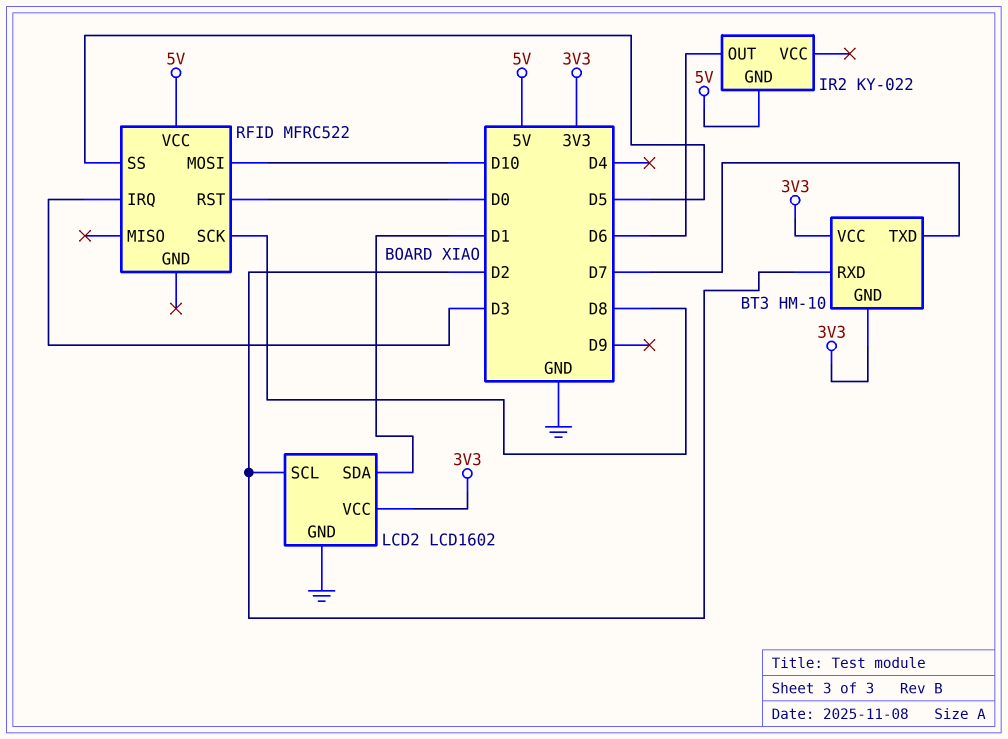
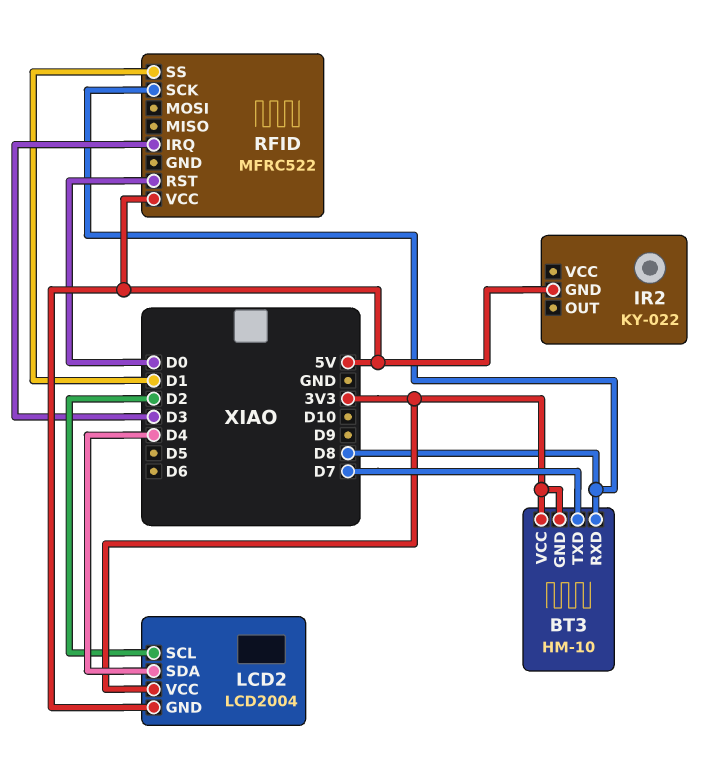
BT3 pin RXD: D2 -> D8
IR2 pin OUT: D6 -> none
LCD2: LCD1602 -> LCD2004
LCD2 pin GND: GND -> 5V
LCD2 pin SDA: D1 -> D4
RFID pin MOSI: D10 -> none
RFID pin SS: D5 -> D1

#### [Task details]
Above are the records; copy exactly the lines from the one with "IR2 pin OUT: D6 -> none" through the final line.

#### [Exercise response]
IR2 pin OUT: D6 -> none
LCD2: LCD1602 -> LCD2004
LCD2 pin GND: GND -> 5V
LCD2 pin SDA: D1 -> D4
RFID pin MOSI: D10 -> none
RFID pin SS: D5 -> D1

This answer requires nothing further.